MATERIAL SUPPLIED:
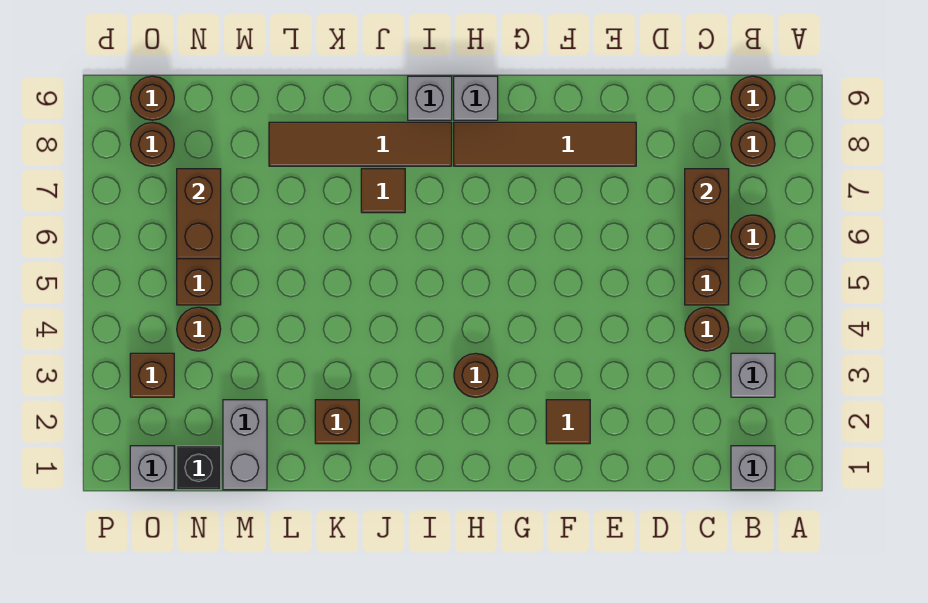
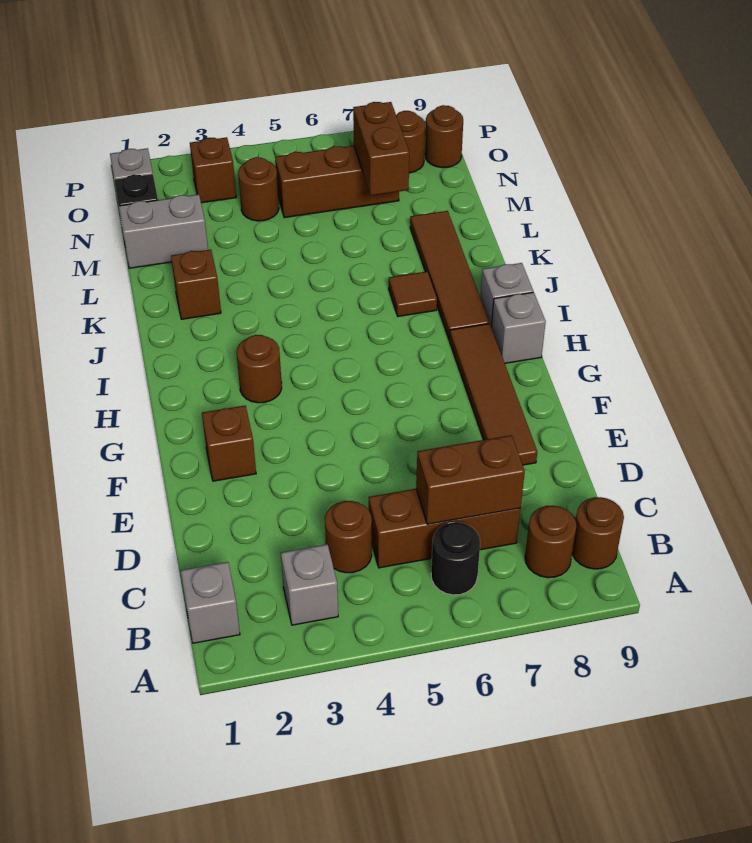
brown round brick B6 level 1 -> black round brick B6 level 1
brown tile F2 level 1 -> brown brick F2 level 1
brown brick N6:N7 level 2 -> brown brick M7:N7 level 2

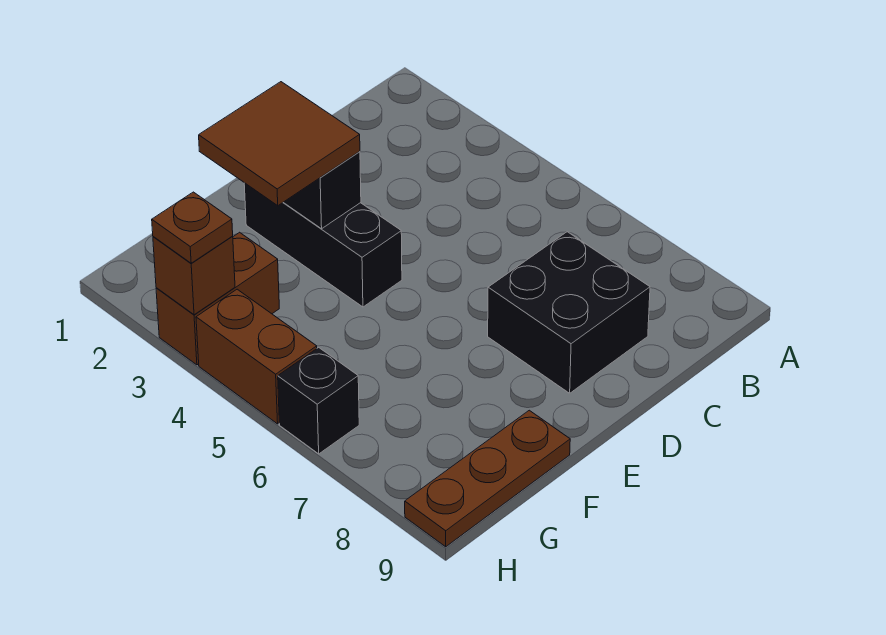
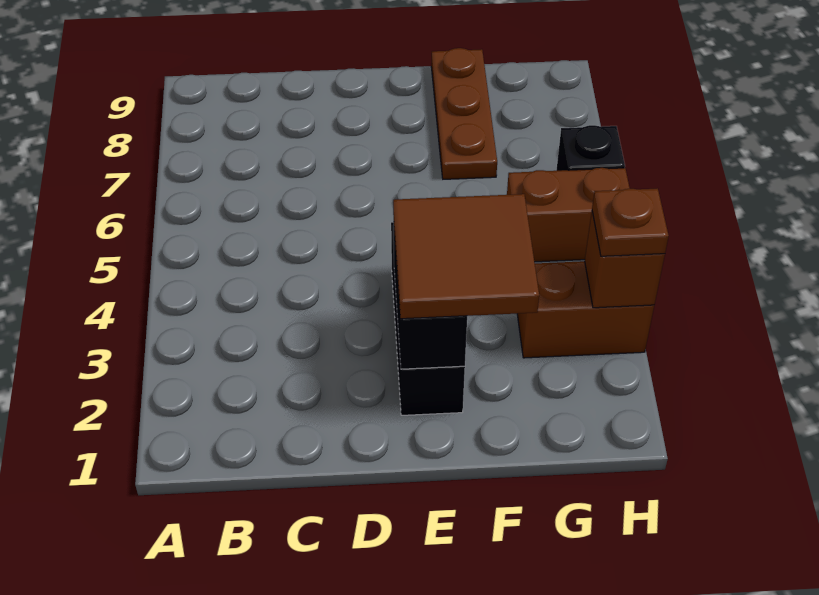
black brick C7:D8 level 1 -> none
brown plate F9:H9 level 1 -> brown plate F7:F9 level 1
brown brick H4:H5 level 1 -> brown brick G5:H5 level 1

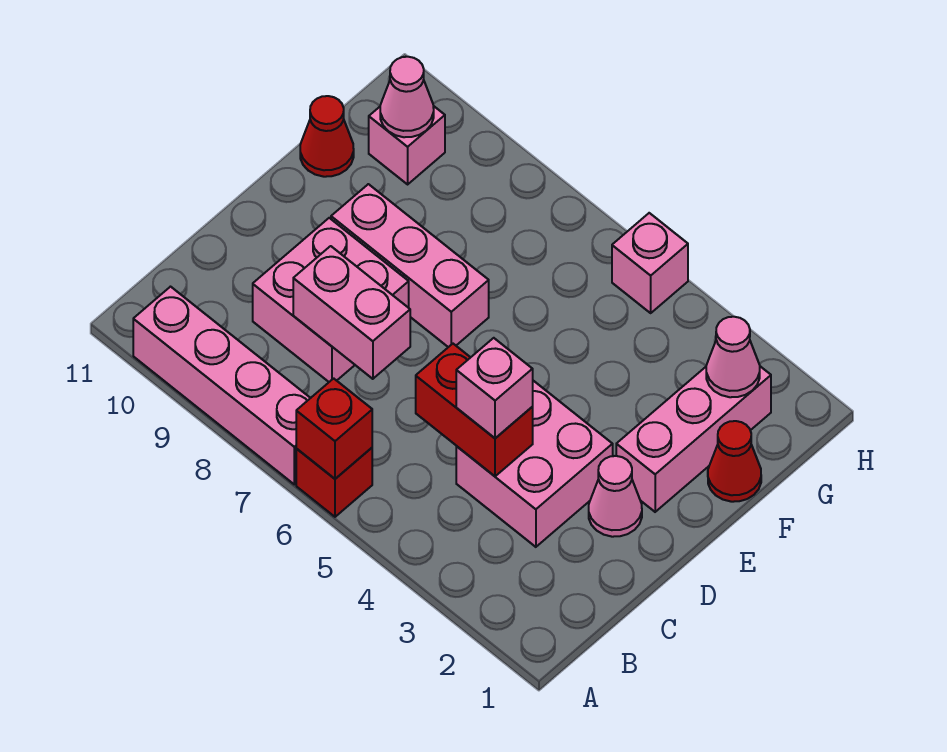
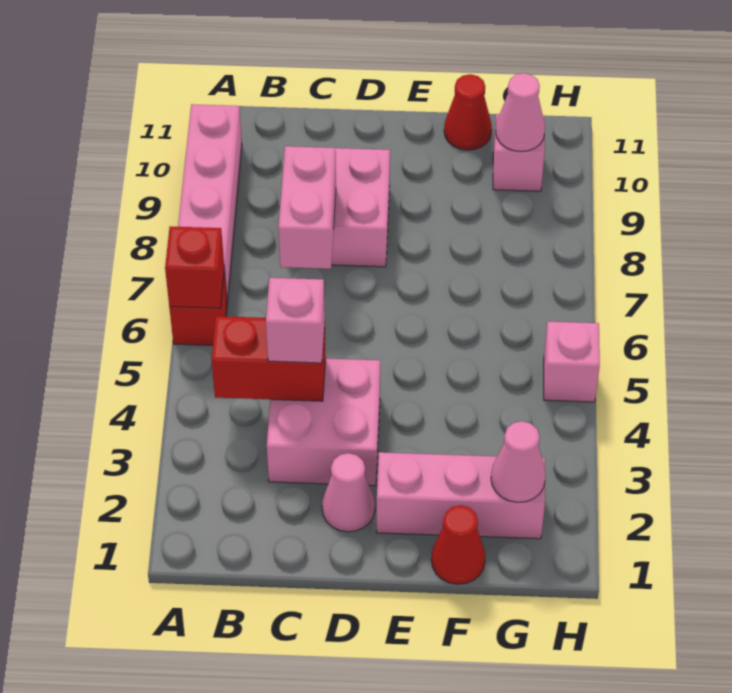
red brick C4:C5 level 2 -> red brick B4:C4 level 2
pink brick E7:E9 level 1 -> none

WHAT YOU WILL DO: For the material above, repeat each line exactly and leave out the pictures.

THE ANSWER:
brown round brick B6 level 1 -> black round brick B6 level 1
brown tile F2 level 1 -> brown brick F2 level 1
brown brick N6:N7 level 2 -> brown brick M7:N7 level 2

black brick C7:D8 level 1 -> none
brown plate F9:H9 level 1 -> brown plate F7:F9 level 1
brown brick H4:H5 level 1 -> brown brick G5:H5 level 1

red brick C4:C5 level 2 -> red brick B4:C4 level 2
pink brick E7:E9 level 1 -> none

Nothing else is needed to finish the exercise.